*** SOURCE INFORMATION

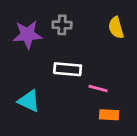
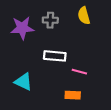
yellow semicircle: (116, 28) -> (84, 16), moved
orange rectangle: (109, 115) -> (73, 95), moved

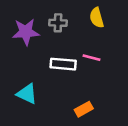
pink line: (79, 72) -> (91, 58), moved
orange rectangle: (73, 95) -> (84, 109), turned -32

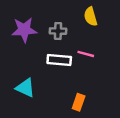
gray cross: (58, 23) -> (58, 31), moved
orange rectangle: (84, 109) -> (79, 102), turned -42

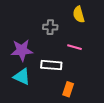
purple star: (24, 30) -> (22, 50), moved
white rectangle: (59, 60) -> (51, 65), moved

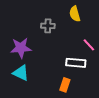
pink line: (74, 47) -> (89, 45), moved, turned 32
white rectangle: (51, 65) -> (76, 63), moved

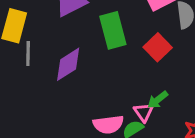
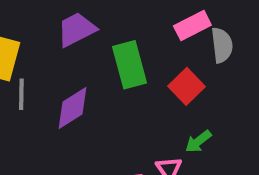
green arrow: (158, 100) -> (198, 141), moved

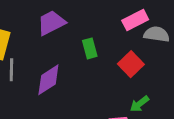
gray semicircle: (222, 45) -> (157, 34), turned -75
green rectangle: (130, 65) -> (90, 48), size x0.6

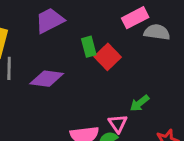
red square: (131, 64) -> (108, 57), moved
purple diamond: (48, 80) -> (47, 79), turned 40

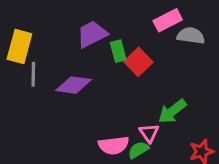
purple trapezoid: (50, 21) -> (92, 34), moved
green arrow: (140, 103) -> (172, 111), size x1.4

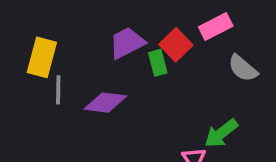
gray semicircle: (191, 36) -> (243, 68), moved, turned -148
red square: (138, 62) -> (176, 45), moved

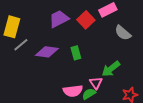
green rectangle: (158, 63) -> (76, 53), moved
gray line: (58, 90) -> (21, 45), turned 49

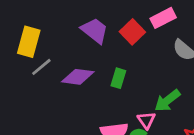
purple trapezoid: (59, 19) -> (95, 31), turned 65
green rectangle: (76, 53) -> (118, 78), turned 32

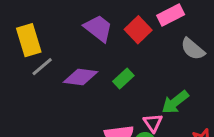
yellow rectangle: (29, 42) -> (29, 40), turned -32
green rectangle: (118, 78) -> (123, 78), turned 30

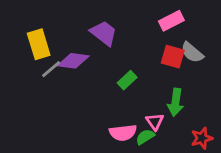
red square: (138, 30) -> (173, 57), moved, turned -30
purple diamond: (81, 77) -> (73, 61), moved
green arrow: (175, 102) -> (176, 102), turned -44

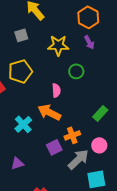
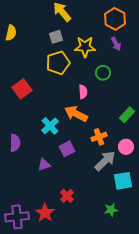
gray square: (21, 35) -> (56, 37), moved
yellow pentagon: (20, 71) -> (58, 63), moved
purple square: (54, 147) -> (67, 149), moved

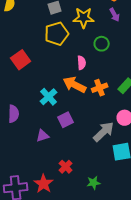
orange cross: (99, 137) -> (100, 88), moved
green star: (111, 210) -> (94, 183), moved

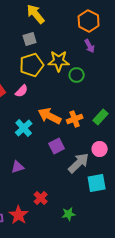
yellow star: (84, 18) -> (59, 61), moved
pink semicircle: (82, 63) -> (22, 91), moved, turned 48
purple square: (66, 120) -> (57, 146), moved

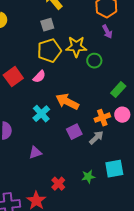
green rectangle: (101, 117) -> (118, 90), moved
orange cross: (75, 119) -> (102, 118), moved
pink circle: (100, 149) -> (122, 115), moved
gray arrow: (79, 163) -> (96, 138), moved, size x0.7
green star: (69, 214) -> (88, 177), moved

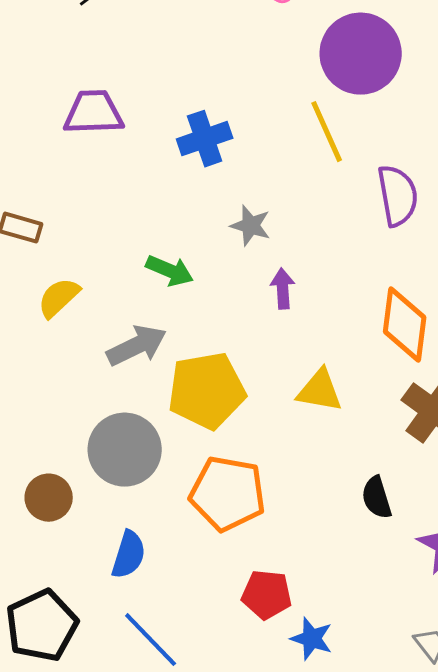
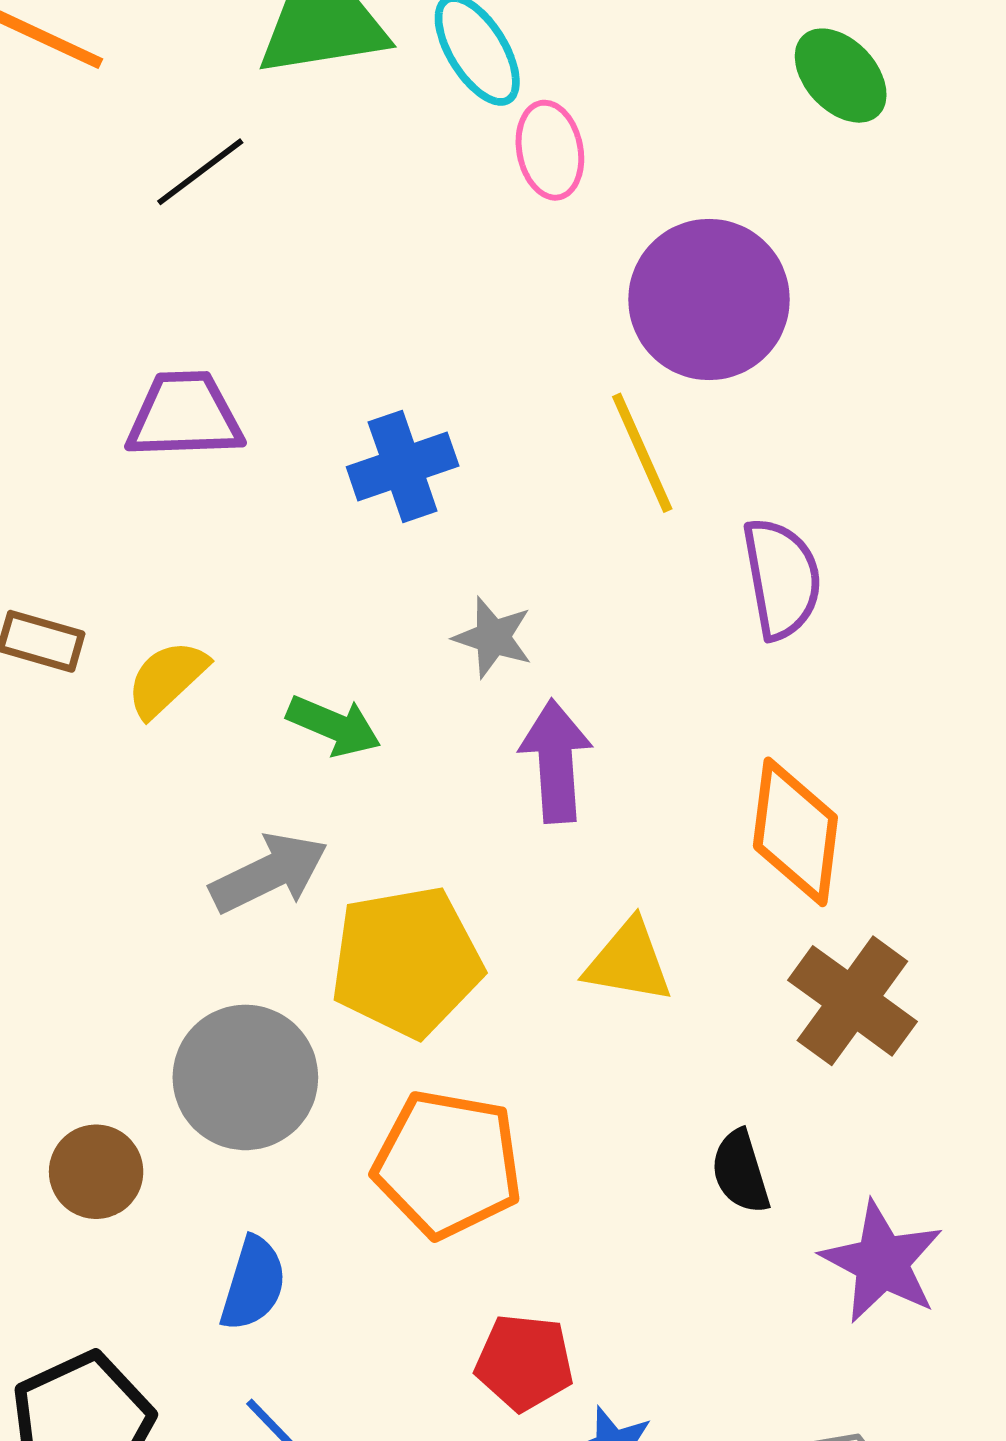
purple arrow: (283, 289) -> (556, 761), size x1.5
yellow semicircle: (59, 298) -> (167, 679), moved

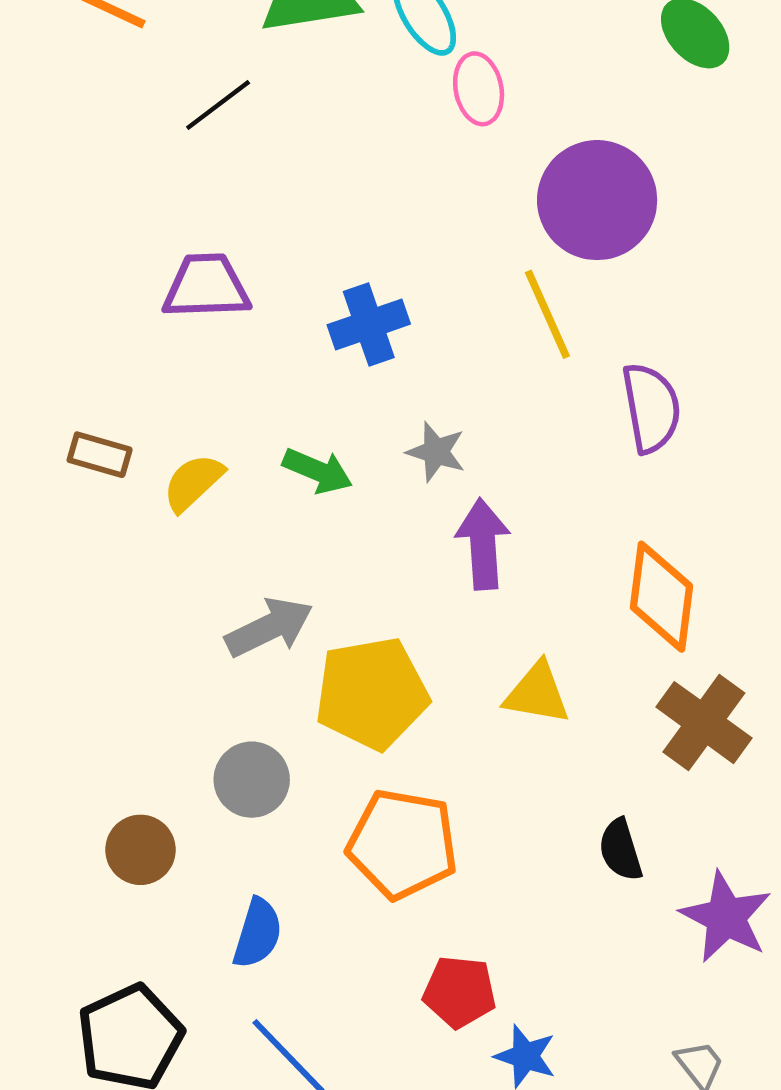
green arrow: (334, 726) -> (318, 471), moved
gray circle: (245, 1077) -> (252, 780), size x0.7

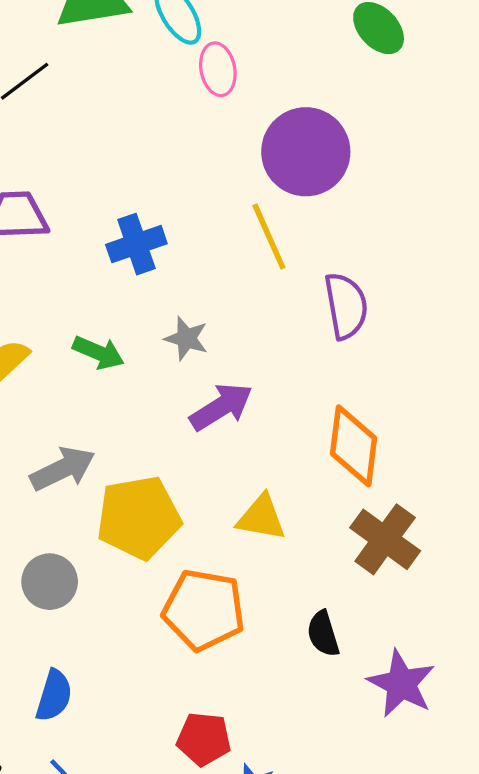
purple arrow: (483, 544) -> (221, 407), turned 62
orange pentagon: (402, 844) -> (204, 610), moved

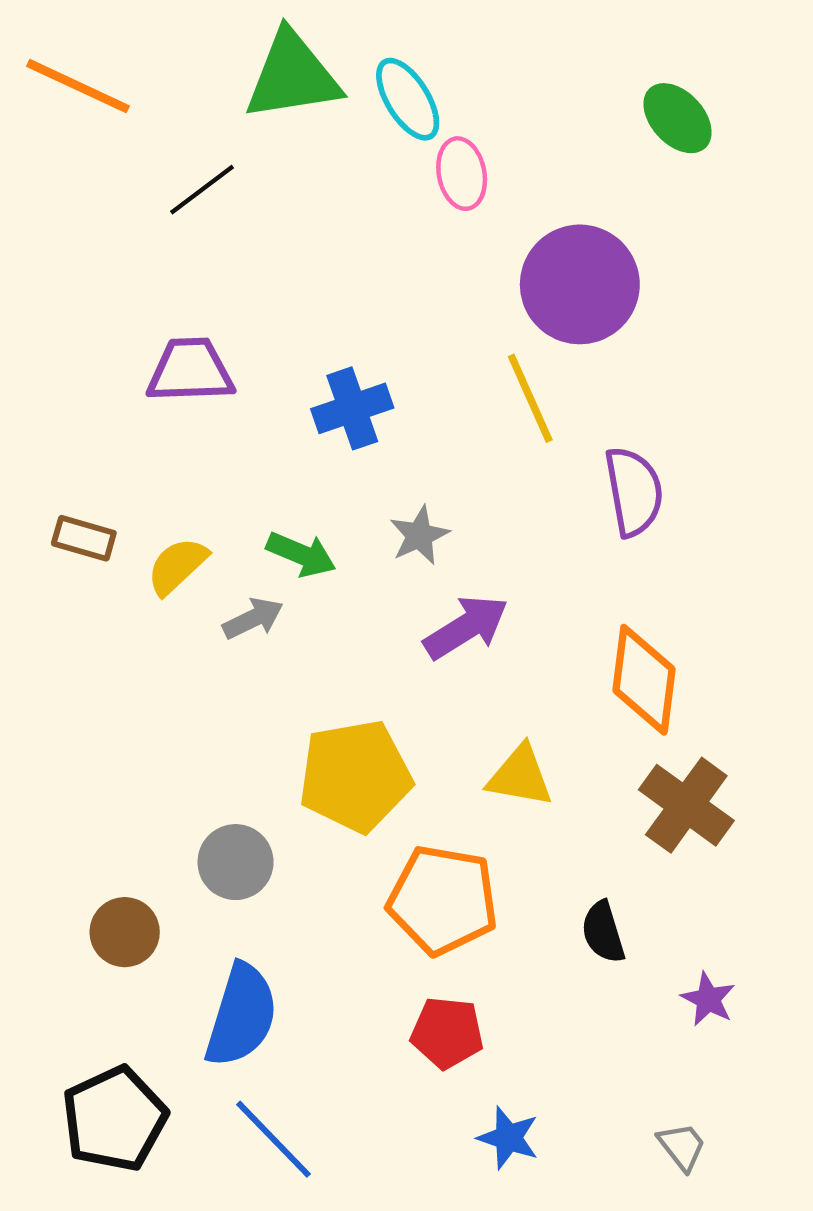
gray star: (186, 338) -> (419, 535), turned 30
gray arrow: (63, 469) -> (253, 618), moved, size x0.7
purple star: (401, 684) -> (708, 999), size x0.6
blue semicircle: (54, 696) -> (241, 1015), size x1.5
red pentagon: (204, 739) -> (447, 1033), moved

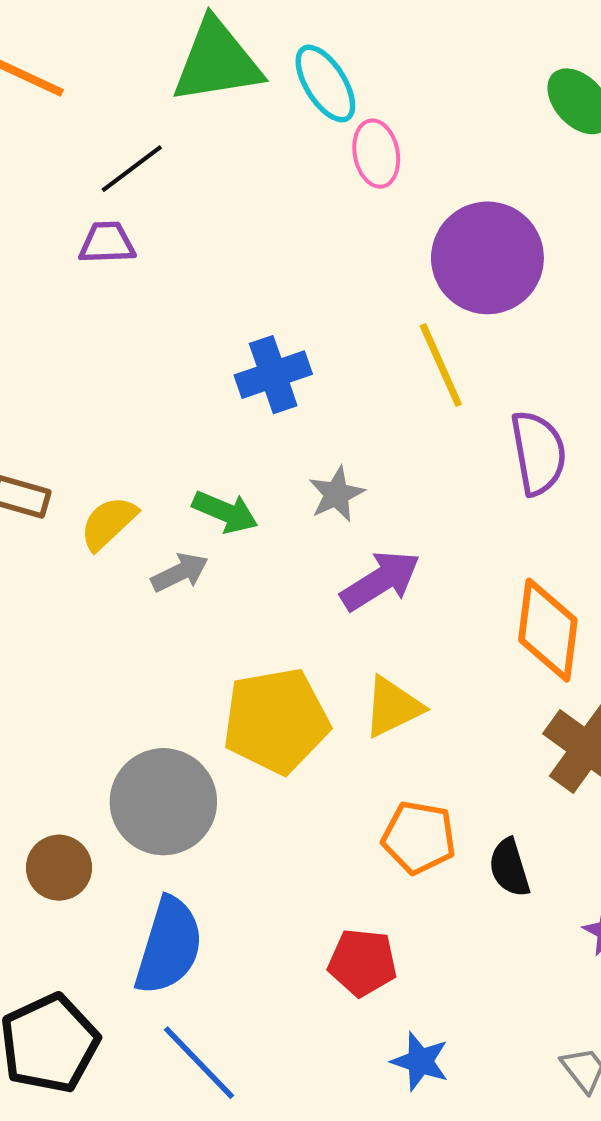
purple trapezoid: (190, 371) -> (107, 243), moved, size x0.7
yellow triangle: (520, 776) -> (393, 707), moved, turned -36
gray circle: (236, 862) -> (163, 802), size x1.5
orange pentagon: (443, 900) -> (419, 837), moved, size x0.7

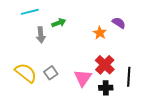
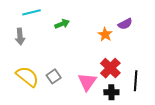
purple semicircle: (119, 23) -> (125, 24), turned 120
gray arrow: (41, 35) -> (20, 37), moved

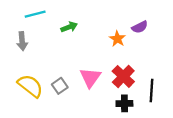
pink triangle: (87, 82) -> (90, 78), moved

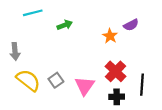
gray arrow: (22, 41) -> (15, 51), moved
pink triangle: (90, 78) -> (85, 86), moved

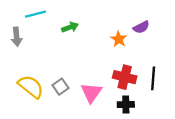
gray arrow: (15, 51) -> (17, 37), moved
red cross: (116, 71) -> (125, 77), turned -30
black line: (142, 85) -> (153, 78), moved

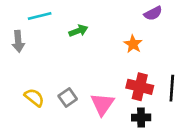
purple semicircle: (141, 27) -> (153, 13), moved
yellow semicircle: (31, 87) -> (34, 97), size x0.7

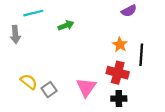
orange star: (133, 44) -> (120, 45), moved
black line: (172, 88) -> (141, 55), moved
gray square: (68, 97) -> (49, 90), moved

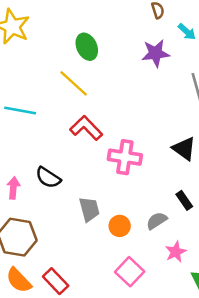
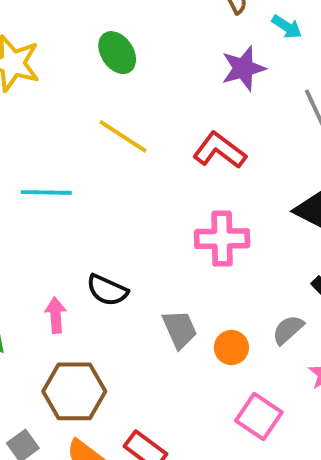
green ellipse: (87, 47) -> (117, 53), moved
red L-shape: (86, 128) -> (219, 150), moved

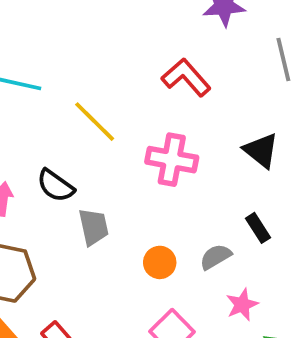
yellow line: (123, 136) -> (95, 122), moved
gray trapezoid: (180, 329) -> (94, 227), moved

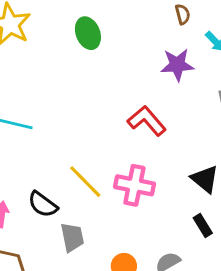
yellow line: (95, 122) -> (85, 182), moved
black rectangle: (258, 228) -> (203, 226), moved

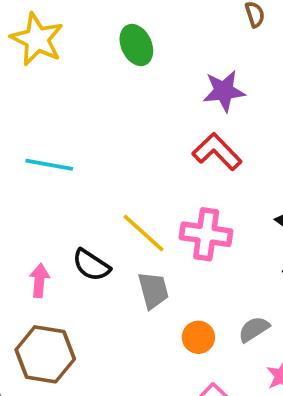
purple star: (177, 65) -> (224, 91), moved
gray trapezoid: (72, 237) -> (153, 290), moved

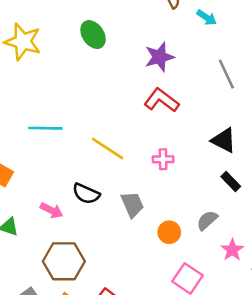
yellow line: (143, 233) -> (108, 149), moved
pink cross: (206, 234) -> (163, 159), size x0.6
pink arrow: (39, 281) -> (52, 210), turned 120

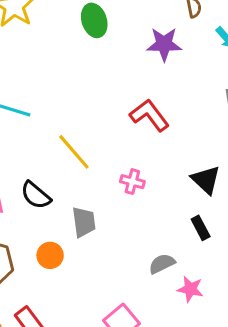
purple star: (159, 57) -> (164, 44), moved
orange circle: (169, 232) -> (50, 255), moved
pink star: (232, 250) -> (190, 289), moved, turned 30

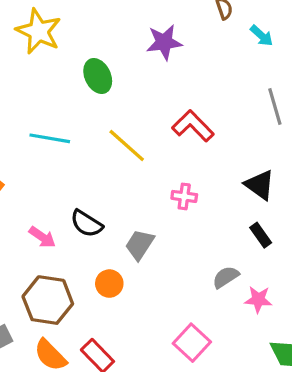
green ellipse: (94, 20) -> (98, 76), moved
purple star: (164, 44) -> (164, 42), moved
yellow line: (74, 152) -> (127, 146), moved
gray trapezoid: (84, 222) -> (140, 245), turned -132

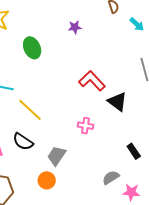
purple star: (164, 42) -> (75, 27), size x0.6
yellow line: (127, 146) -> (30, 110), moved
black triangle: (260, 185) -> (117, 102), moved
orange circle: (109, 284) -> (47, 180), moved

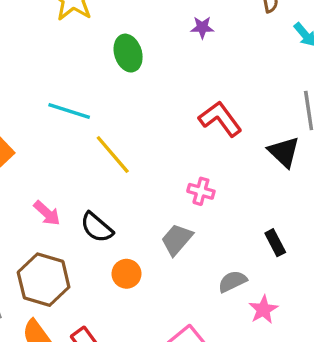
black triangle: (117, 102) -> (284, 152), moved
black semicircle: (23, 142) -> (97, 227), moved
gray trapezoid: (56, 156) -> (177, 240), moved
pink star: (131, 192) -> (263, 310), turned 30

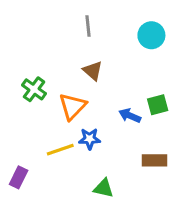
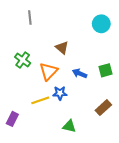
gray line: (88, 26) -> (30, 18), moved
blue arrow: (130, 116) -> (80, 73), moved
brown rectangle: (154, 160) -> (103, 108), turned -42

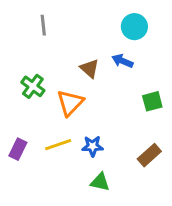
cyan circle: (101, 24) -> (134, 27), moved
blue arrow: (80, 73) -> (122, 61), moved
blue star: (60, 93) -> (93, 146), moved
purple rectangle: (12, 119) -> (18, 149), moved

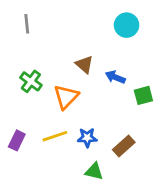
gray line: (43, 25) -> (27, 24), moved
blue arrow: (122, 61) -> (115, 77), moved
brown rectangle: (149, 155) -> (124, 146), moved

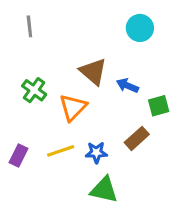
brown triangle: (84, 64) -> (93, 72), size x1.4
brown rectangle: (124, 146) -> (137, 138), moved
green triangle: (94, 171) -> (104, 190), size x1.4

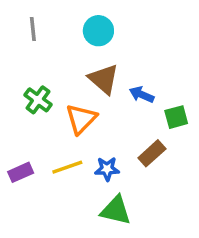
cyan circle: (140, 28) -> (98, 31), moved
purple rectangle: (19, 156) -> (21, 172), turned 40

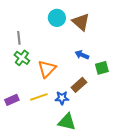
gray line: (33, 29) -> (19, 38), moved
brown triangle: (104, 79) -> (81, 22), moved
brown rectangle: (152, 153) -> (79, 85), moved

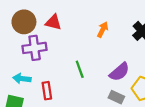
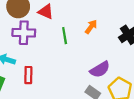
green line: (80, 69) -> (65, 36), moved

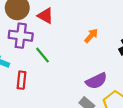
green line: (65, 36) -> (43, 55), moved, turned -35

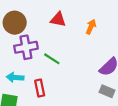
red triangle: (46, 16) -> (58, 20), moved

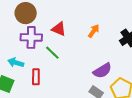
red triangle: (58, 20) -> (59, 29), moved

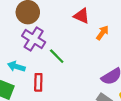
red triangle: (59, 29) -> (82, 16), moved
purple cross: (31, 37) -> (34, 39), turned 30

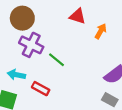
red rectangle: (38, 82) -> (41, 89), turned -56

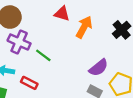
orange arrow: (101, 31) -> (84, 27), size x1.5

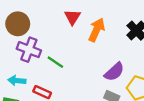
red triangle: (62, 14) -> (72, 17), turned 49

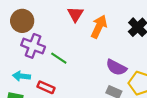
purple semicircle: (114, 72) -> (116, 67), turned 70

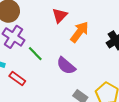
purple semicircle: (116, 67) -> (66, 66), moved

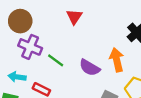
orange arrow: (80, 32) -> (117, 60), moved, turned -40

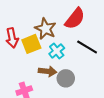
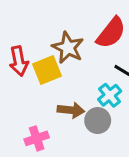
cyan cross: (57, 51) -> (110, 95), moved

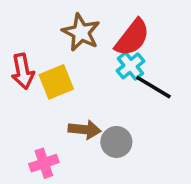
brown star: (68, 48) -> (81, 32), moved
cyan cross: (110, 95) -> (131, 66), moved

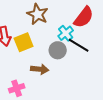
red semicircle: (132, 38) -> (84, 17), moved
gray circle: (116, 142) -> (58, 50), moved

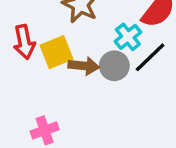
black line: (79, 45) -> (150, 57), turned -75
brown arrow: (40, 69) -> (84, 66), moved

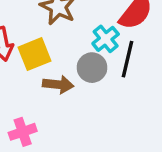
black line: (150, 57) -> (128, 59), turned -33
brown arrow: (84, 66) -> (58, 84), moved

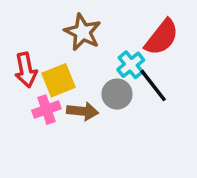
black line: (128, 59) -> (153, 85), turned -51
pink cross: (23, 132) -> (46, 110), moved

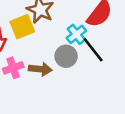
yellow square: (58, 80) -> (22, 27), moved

******

» YOUR TASK
From the records above, copy only the lines running from the line holding "purple trapezoid: (190, 371)" through the line holding "pink triangle: (87, 82) -> (90, 78), moved", with no pictures.

» COMPLETED EXERCISE
purple trapezoid: (190, 371) -> (107, 243), moved, size x0.7
yellow triangle: (520, 776) -> (393, 707), moved, turned -36
gray circle: (236, 862) -> (163, 802), size x1.5
orange pentagon: (443, 900) -> (419, 837), moved, size x0.7

purple semicircle: (119, 23) -> (125, 24), turned 120
gray arrow: (41, 35) -> (20, 37), moved

pink triangle: (87, 82) -> (90, 78), moved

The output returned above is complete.